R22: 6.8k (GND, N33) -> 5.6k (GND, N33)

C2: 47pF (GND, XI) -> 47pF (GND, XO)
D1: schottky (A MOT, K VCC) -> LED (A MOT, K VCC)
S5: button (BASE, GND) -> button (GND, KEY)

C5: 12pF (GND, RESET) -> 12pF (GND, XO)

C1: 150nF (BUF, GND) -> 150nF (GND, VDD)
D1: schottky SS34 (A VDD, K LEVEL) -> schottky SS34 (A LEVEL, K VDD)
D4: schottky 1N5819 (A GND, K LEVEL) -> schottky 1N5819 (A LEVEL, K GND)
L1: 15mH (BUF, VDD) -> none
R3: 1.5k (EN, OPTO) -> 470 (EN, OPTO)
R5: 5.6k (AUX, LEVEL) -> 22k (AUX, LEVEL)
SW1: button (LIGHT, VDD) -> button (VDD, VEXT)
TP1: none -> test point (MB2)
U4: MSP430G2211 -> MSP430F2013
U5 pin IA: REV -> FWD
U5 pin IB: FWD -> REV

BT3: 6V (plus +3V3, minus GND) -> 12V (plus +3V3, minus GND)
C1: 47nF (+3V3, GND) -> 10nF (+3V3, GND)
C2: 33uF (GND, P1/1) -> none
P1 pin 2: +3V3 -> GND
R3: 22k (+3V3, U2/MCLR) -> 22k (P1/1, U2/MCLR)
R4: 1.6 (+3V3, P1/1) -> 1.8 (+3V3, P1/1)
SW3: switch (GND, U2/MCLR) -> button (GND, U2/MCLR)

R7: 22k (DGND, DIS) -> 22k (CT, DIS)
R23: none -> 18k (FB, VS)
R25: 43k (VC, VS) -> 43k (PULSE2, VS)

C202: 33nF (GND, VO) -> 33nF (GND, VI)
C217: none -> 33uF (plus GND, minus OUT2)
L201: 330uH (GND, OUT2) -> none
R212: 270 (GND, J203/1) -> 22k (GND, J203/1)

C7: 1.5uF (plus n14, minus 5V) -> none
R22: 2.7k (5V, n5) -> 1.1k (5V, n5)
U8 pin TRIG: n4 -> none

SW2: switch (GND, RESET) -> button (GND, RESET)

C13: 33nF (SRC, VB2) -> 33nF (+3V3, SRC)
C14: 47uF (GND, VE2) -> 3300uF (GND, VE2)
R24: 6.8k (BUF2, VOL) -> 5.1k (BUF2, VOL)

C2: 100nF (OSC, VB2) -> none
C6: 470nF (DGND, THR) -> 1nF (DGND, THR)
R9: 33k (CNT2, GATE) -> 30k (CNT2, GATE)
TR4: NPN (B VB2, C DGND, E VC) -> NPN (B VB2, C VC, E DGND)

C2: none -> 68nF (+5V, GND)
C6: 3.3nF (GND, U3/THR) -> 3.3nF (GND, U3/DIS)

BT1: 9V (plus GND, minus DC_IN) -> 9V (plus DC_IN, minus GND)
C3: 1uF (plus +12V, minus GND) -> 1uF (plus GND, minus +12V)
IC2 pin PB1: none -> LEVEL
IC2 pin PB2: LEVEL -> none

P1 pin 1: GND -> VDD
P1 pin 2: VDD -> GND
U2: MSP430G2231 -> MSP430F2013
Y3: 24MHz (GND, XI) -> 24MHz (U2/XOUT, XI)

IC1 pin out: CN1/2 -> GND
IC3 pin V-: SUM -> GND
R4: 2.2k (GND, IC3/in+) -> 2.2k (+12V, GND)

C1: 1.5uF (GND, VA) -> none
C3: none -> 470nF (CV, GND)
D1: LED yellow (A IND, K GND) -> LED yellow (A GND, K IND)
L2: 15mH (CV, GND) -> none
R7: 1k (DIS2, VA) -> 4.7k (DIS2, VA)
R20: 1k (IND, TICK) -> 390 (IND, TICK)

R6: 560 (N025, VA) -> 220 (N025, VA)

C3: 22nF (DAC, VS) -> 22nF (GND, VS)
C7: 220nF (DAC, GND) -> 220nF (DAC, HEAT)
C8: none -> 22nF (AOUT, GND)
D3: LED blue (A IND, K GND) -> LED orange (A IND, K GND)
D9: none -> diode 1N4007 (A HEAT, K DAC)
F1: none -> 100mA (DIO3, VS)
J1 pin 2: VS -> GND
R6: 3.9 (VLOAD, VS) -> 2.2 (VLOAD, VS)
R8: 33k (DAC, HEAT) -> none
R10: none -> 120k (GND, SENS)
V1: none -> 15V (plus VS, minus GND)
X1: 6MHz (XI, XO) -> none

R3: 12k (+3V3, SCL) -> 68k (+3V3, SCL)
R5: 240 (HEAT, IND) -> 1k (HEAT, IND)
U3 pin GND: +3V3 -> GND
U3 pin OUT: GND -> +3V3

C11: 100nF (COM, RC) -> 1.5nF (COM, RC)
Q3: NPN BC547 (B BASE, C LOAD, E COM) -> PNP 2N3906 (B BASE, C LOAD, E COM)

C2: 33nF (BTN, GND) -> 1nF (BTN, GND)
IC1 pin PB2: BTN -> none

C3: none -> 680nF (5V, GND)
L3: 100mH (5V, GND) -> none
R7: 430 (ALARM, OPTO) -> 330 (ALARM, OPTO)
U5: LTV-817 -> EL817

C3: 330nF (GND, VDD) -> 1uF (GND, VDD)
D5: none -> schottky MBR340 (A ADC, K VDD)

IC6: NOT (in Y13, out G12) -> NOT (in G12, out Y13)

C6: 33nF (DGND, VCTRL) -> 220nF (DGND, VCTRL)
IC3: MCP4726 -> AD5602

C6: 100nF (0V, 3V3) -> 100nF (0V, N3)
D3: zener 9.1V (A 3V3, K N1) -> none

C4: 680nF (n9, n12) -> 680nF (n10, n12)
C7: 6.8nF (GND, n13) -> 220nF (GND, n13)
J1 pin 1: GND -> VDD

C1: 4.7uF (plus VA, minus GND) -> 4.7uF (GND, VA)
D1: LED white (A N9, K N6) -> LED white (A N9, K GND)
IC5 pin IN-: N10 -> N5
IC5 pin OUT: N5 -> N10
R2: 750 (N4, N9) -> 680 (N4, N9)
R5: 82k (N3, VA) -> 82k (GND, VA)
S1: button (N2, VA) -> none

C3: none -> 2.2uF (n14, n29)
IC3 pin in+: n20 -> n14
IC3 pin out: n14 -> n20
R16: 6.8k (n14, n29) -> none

▶ _What this task involves_:
Show, from the material above, each line that includes the string "MCLR".

▶ _Problem solution_:
R3: 22k (+3V3, U2/MCLR) -> 22k (P1/1, U2/MCLR)
SW3: switch (GND, U2/MCLR) -> button (GND, U2/MCLR)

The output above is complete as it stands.